* **Dataset records**:
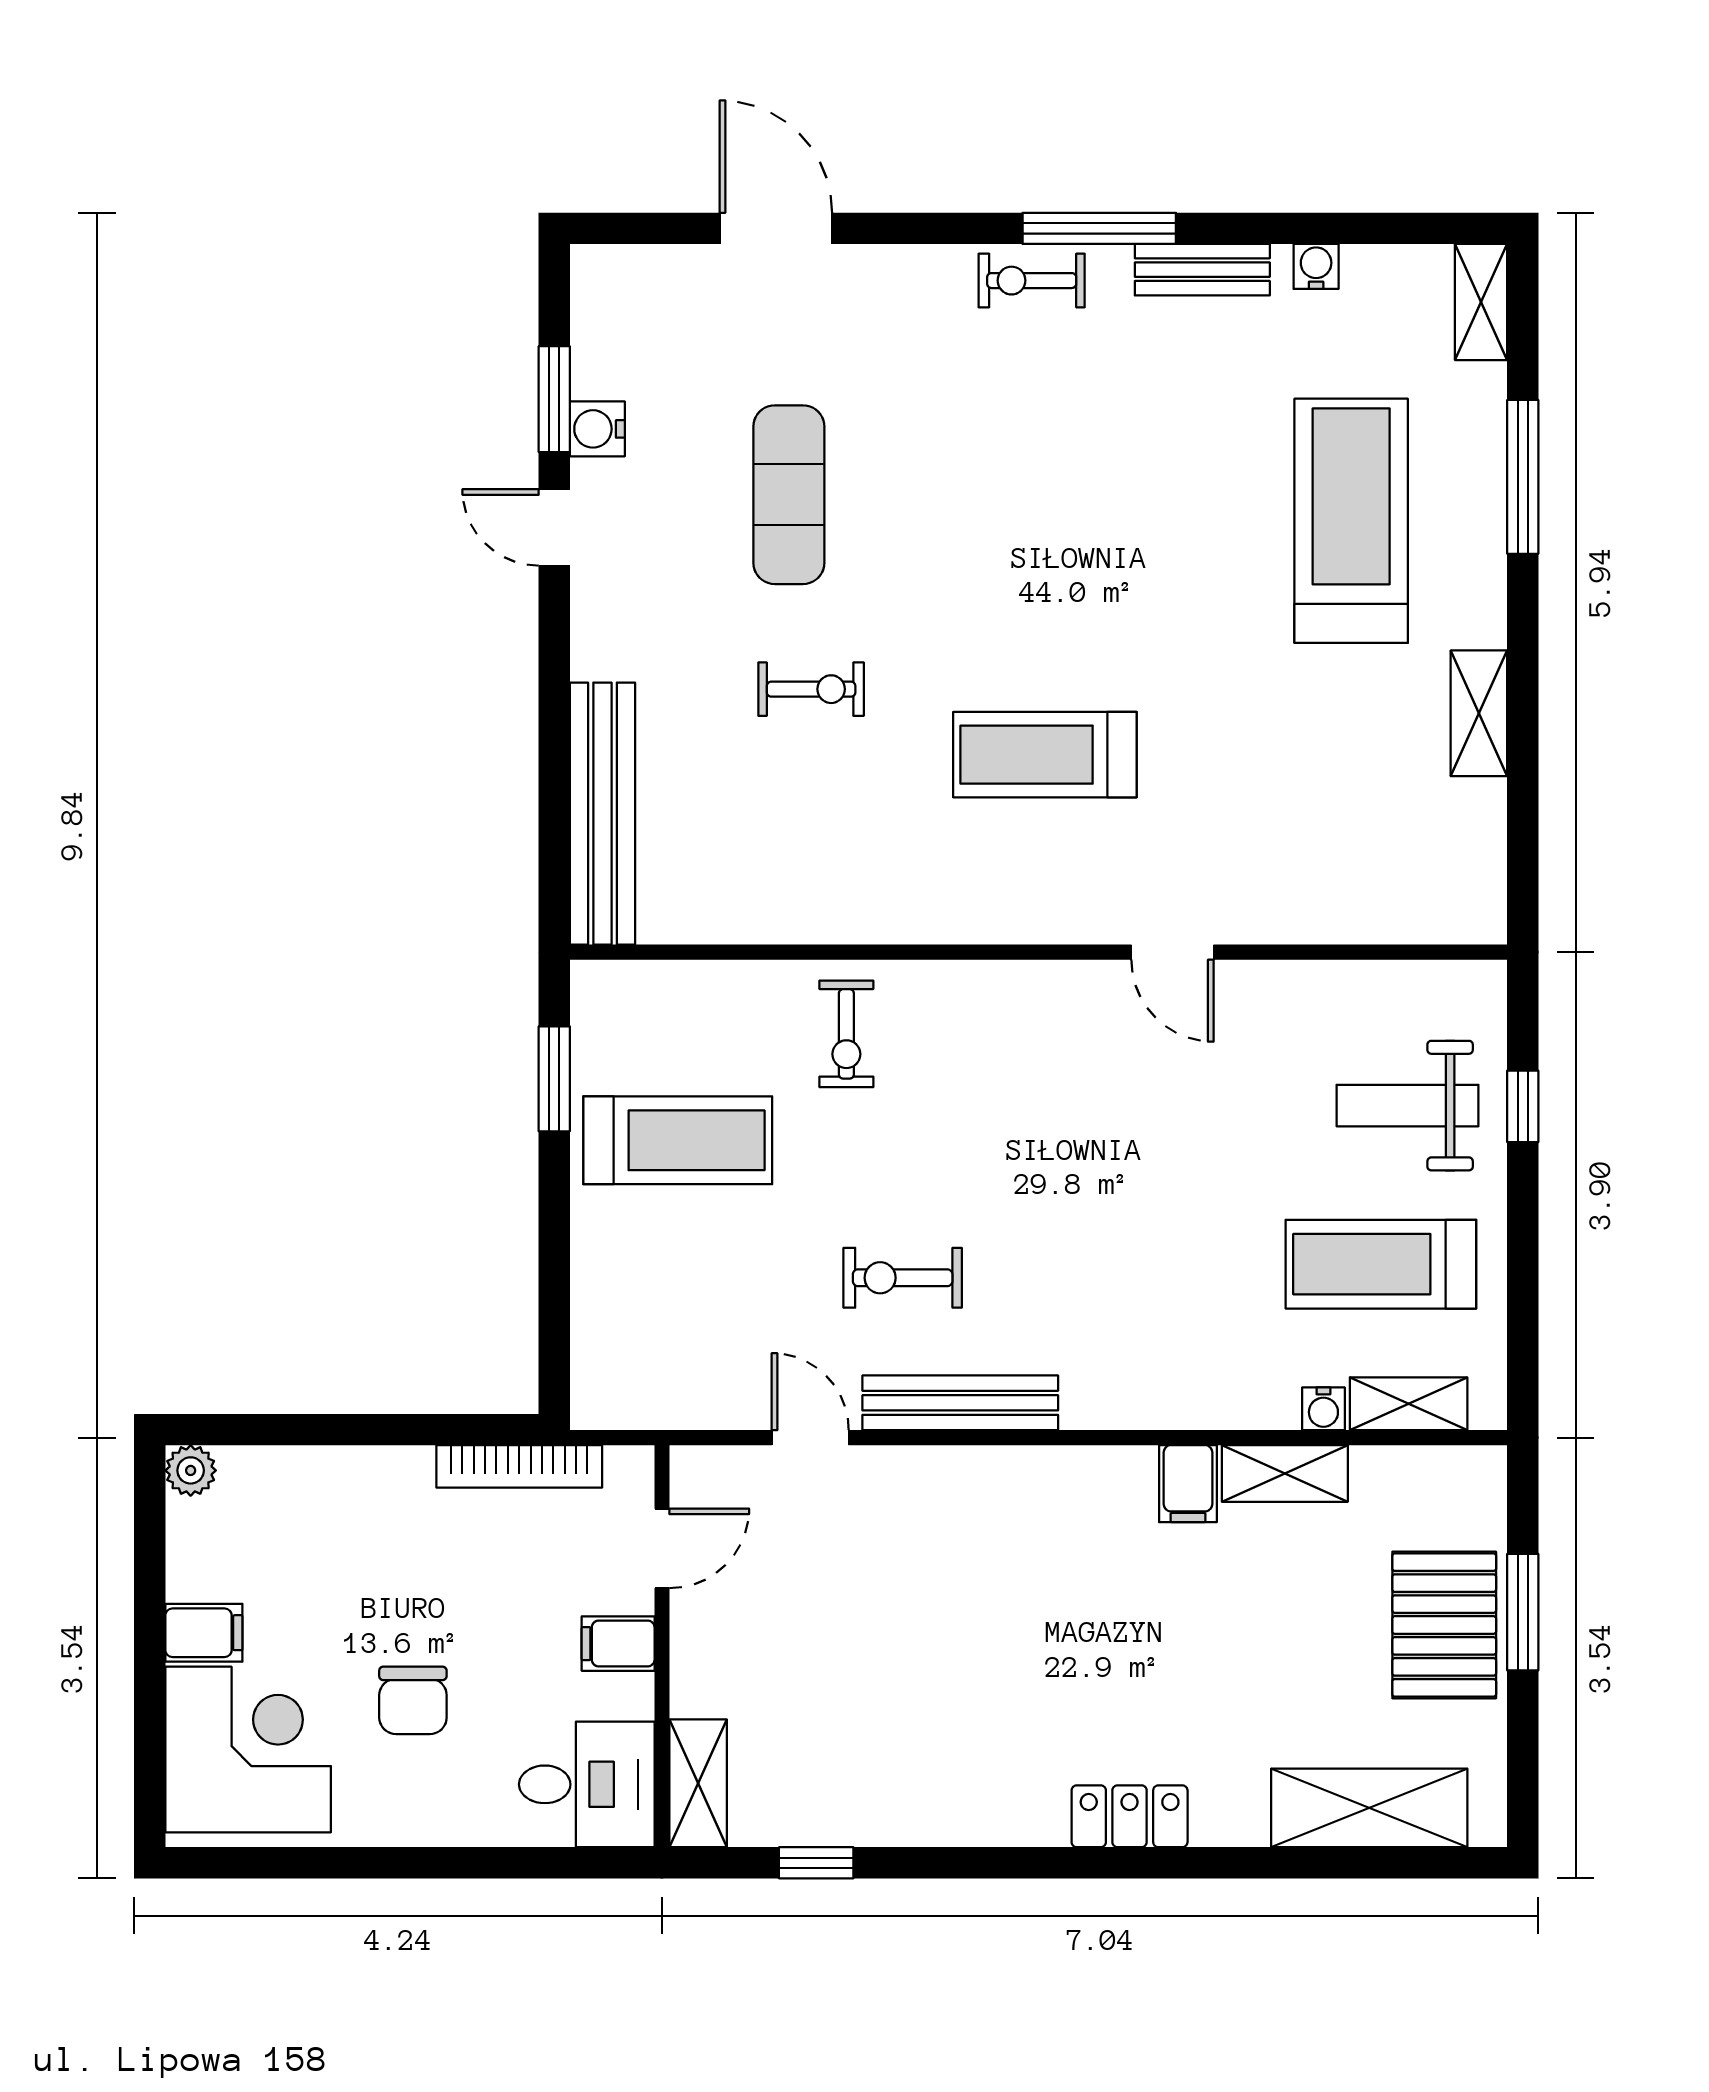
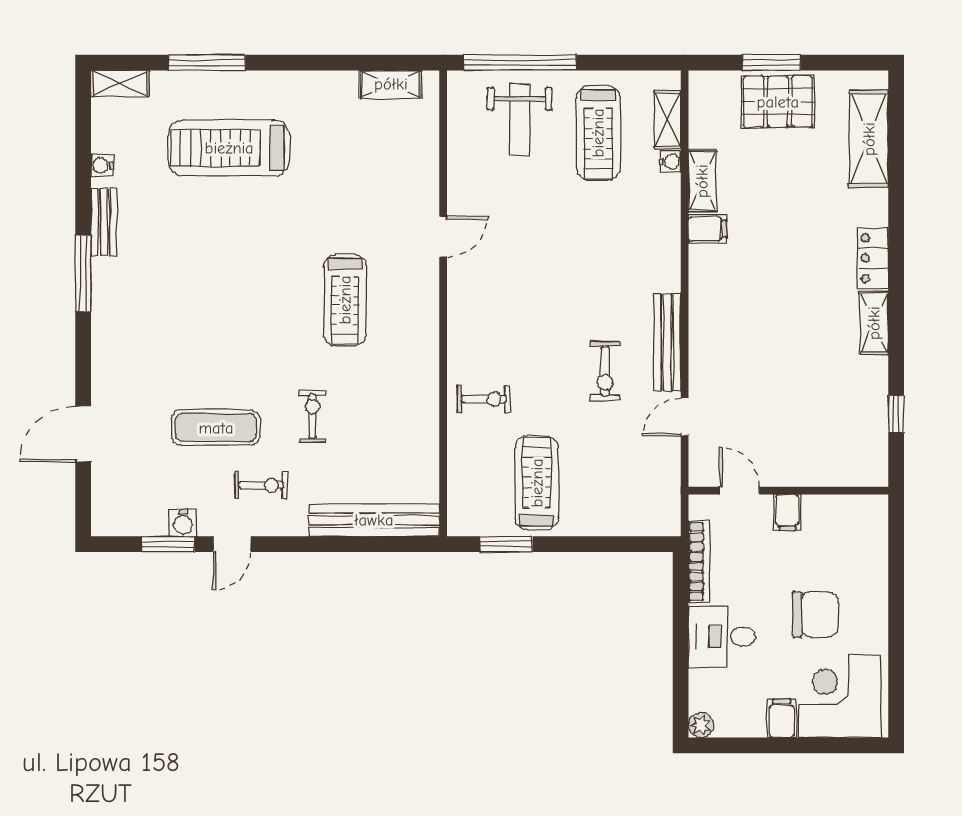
exercise bike: (1032, 281) -> (261, 485), moved, turned -90
shelving: (1479, 713) -> (391, 84), moved
window: (1523, 1106) -> (520, 63), width x3.17
chair: (413, 1700) -> (815, 615), width x1.37, depth x1.37
shelving: (698, 1783) -> (874, 323), moved, turned 90
desk: (587, 1784) -> (722, 637), moved, turned -90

* **Exercise requirements**:
Your task is to find every line above containing the word "width" and copy it.

* **Answer space**:
window: (1523, 1106) -> (520, 63), width x3.17
chair: (413, 1700) -> (815, 615), width x1.37, depth x1.37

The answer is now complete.